== Segment start ==

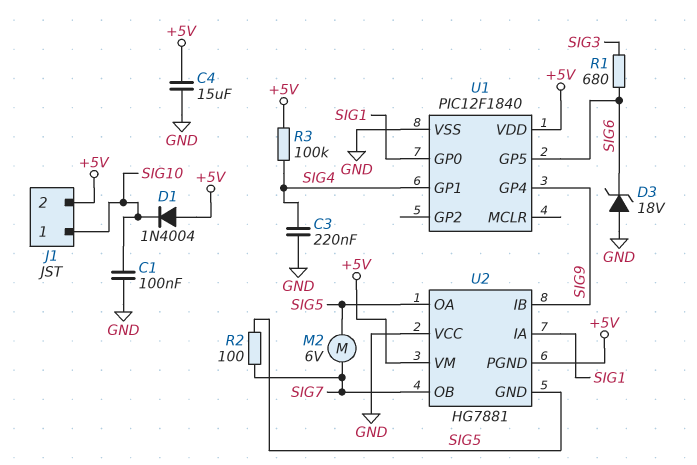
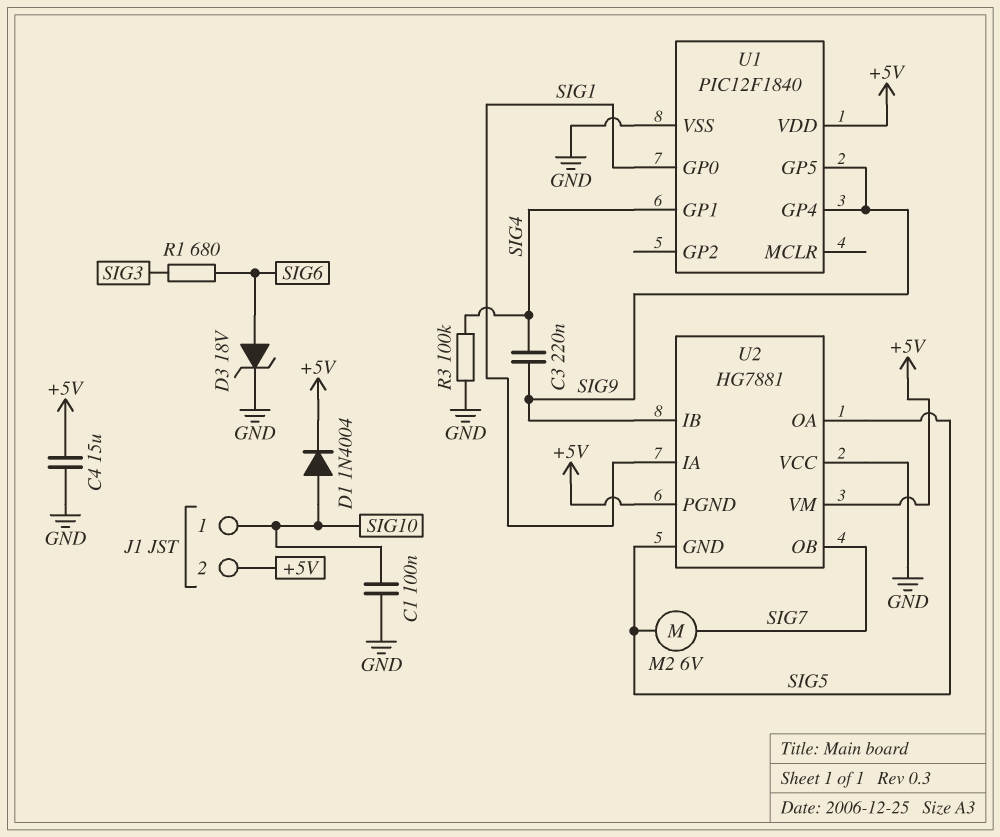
C3: 220nF (GND, SIG4) -> 220nF (SIG4, SIG9)
D1: diode 1N4004 (A +5V, K SIG10) -> diode 1N4004 (A SIG10, K +5V)
D3: zener 18V (A GND, K SIG6) -> zener 18V (A SIG6, K GND)
R2: 100 (SIG5, SIG7) -> none
R3: 100k (+5V, SIG4) -> 100k (GND, SIG4)
U1 pin GP5: SIG6 -> SIG9

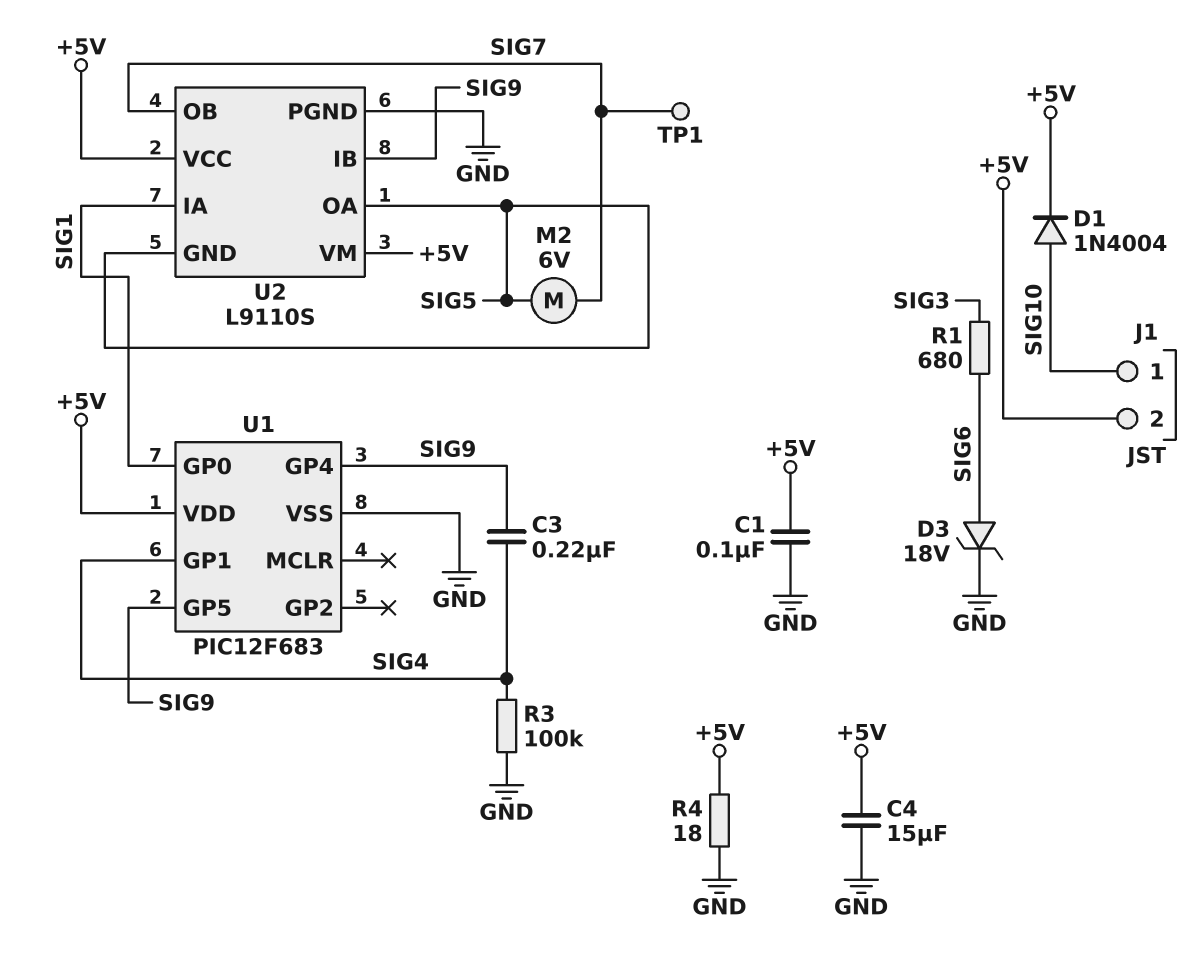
C1: 100nF (GND, SIG10) -> 100nF (+5V, GND)
R4: none -> 18 (+5V, GND)
TP1: none -> test point (SIG7)
U1: PIC12F1840 -> PIC12F683
U2: HG7881 -> L9110S
U2 pin PGND: +5V -> GND
U2 pin VCC: GND -> +5V

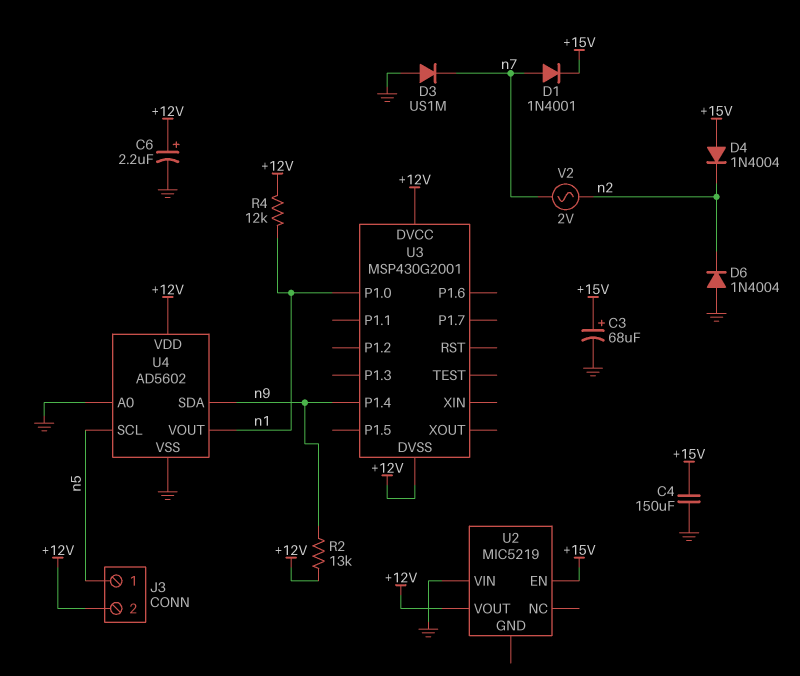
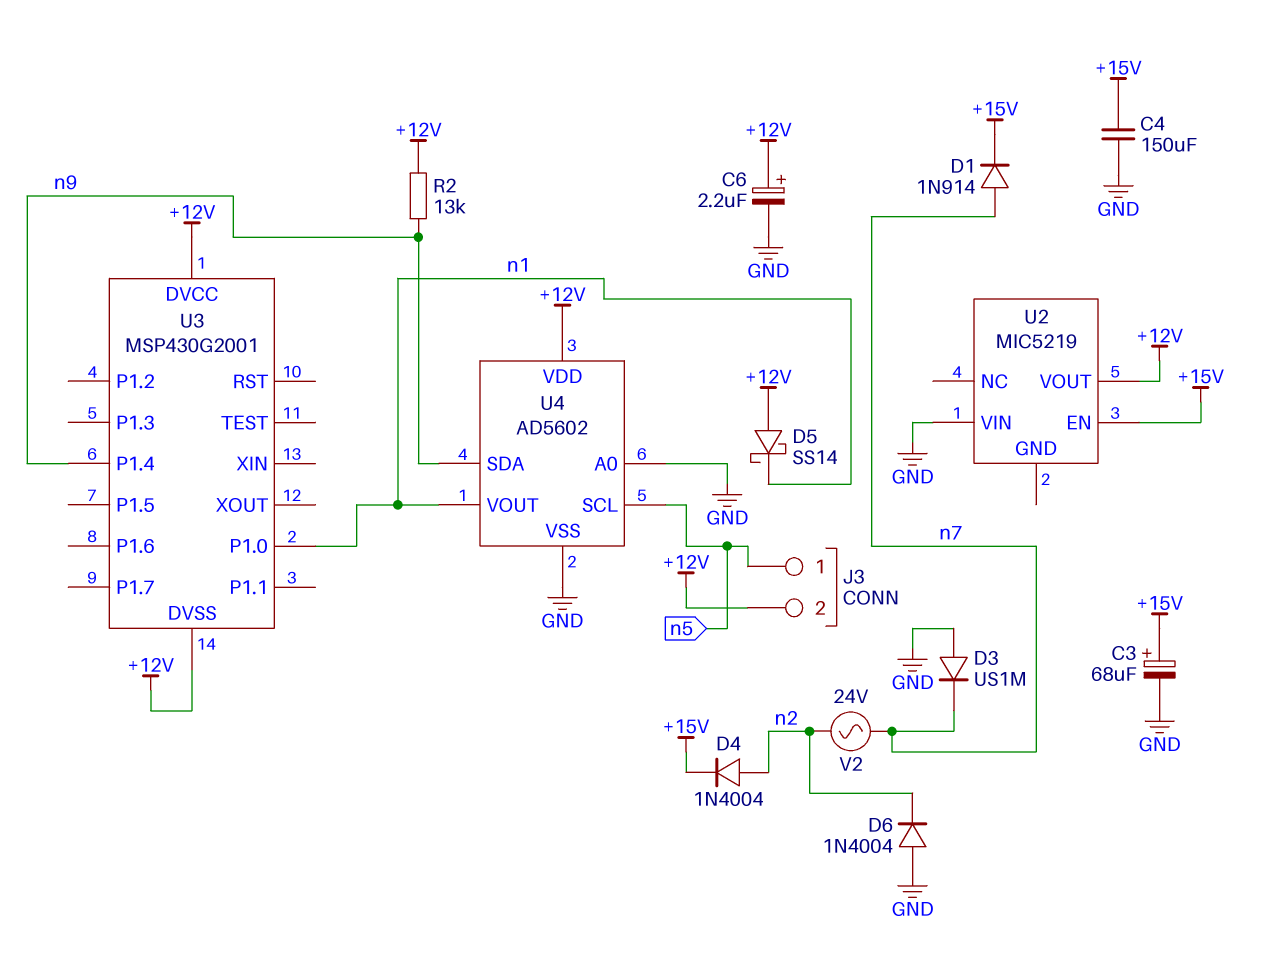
D1: diode 1N4001 (A n7, K +15V) -> diode 1N914 (A n7, K +15V)
D4: diode 1N4004 (A +15V, K n2) -> diode 1N4004 (A n2, K +15V)
D5: none -> schottky SS14 (A +12V, K n1)
R4: 12k (+12V, n1) -> none
V2: AC 2V (n2, n7) -> AC 24V (n2, n7)

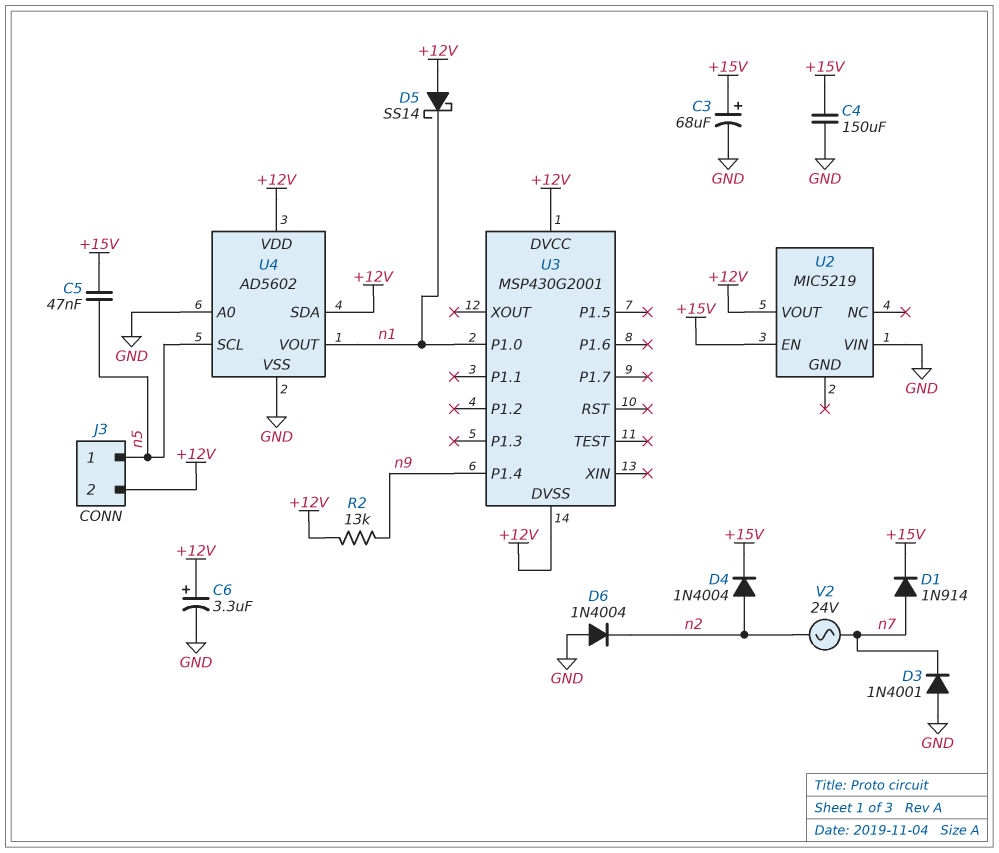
C5: none -> 47nF (+15V, n5)
C6: 2.2uF (plus +12V, minus GND) -> 3.3uF (plus +12V, minus GND)
D3: diode US1M (A GND, K n7) -> diode 1N4001 (A GND, K n7)
U4 pin SDA: n9 -> +12V

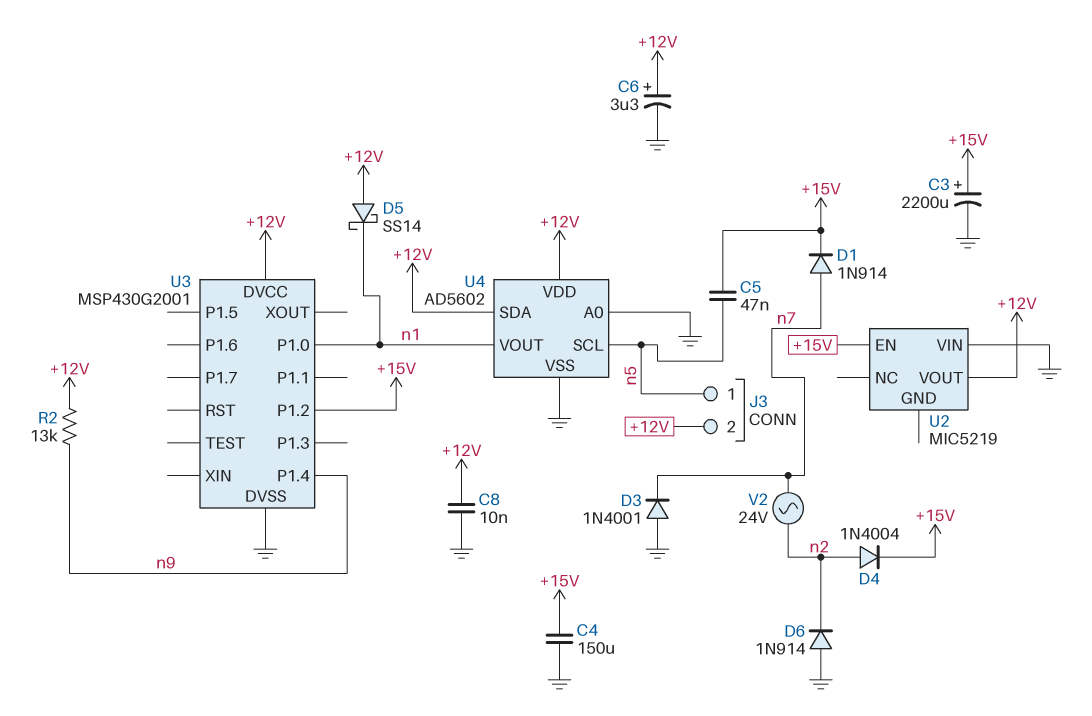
C3: 68uF (plus +15V, minus GND) -> 2200uF (plus +15V, minus GND)
C8: none -> 10nF (+12V, GND)
D6: diode 1N4004 (A GND, K n2) -> diode 1N914 (A GND, K n2)
U3 pin DVSS: +12V -> GND
U3 pin P1.2: none -> +15V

== Segment end ==

WORK TO BE COMPLETED:
Retype verbatim only the lines beginning with the line that contains "C1: 100nF (GND, SIG10) -> 100nF (+5V, GND)" and ending with the last line of the listing above; pictures are to be excluded.

SOLUTION FOR THIS PROBLEM:
C1: 100nF (GND, SIG10) -> 100nF (+5V, GND)
R4: none -> 18 (+5V, GND)
TP1: none -> test point (SIG7)
U1: PIC12F1840 -> PIC12F683
U2: HG7881 -> L9110S
U2 pin PGND: +5V -> GND
U2 pin VCC: GND -> +5V

D1: diode 1N4001 (A n7, K +15V) -> diode 1N914 (A n7, K +15V)
D4: diode 1N4004 (A +15V, K n2) -> diode 1N4004 (A n2, K +15V)
D5: none -> schottky SS14 (A +12V, K n1)
R4: 12k (+12V, n1) -> none
V2: AC 2V (n2, n7) -> AC 24V (n2, n7)

C5: none -> 47nF (+15V, n5)
C6: 2.2uF (plus +12V, minus GND) -> 3.3uF (plus +12V, minus GND)
D3: diode US1M (A GND, K n7) -> diode 1N4001 (A GND, K n7)
U4 pin SDA: n9 -> +12V

C3: 68uF (plus +15V, minus GND) -> 2200uF (plus +15V, minus GND)
C8: none -> 10nF (+12V, GND)
D6: diode 1N4004 (A GND, K n2) -> diode 1N914 (A GND, K n2)
U3 pin DVSS: +12V -> GND
U3 pin P1.2: none -> +15V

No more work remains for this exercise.